**What you should do**
Return the following data exactly, with all pictures left out.

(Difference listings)
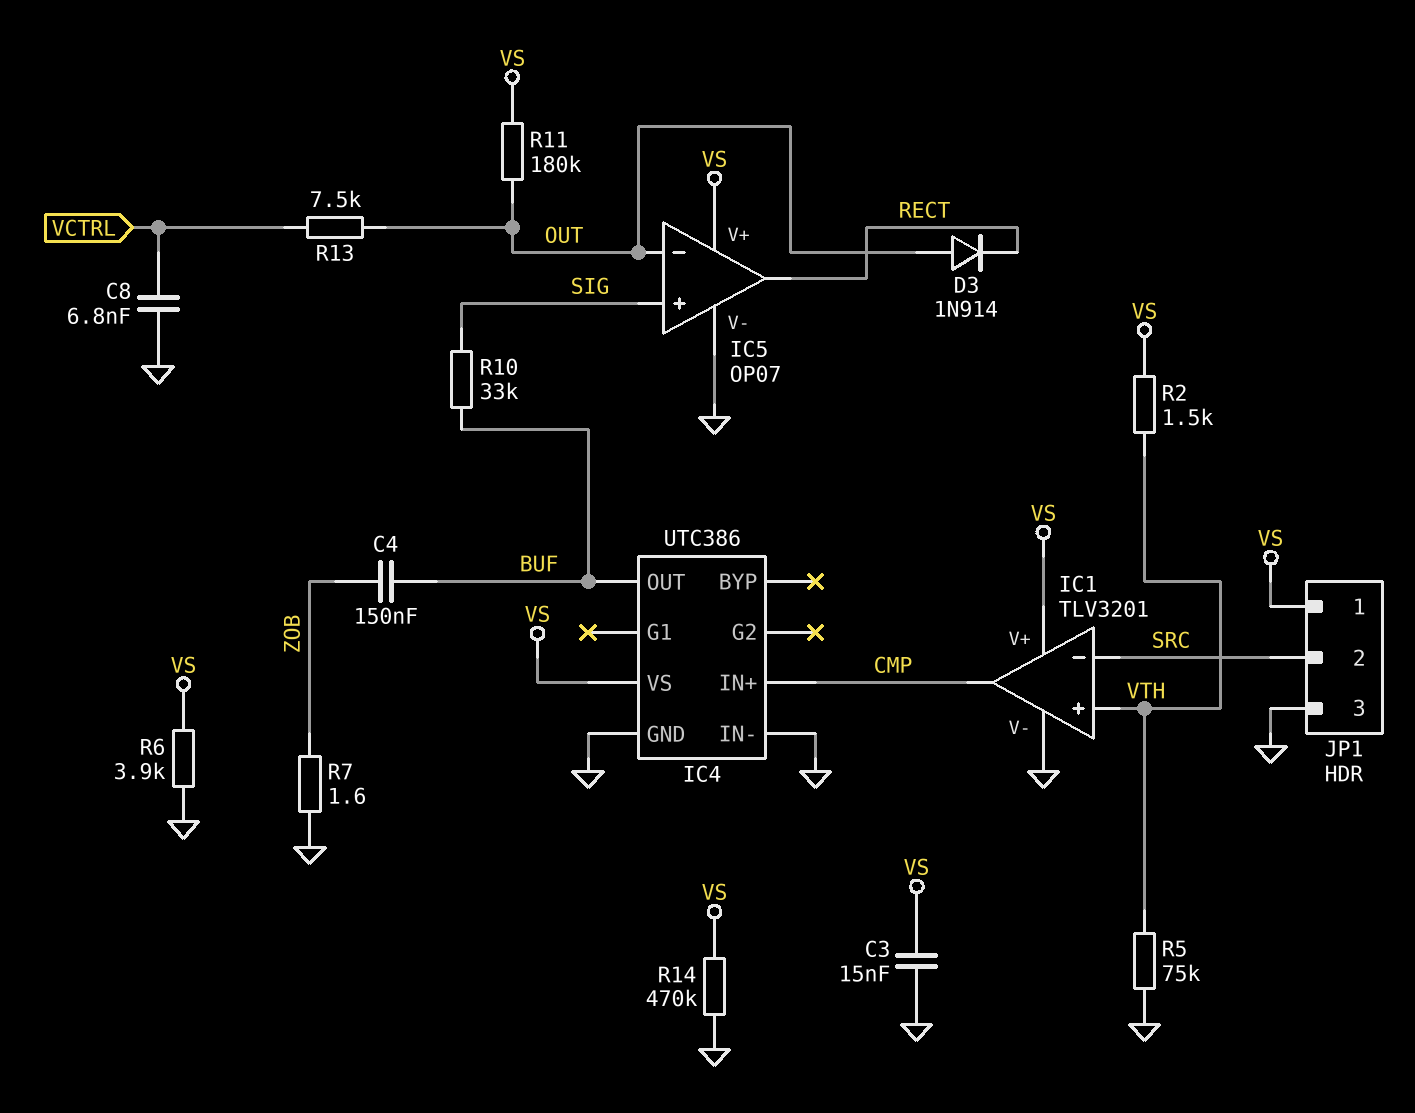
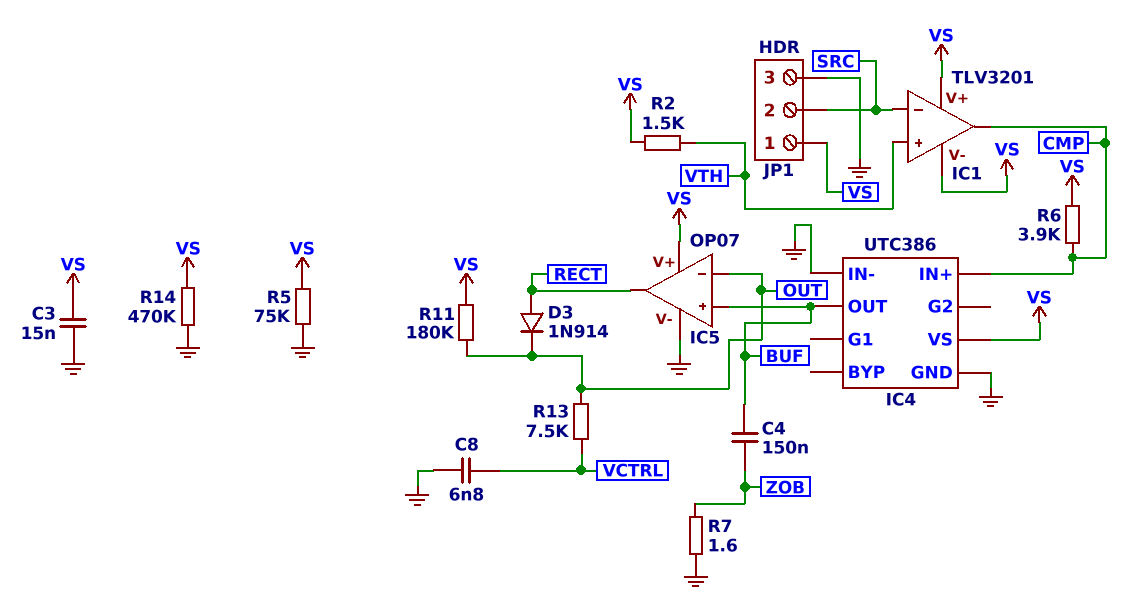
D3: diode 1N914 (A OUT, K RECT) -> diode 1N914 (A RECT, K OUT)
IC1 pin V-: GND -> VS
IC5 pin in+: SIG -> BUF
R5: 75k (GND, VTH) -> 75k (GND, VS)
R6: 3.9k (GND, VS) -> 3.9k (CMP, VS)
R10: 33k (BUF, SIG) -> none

**Completed exercise**
D3: diode 1N914 (A OUT, K RECT) -> diode 1N914 (A RECT, K OUT)
IC1 pin V-: GND -> VS
IC5 pin in+: SIG -> BUF
R5: 75k (GND, VTH) -> 75k (GND, VS)
R6: 3.9k (GND, VS) -> 3.9k (CMP, VS)
R10: 33k (BUF, SIG) -> none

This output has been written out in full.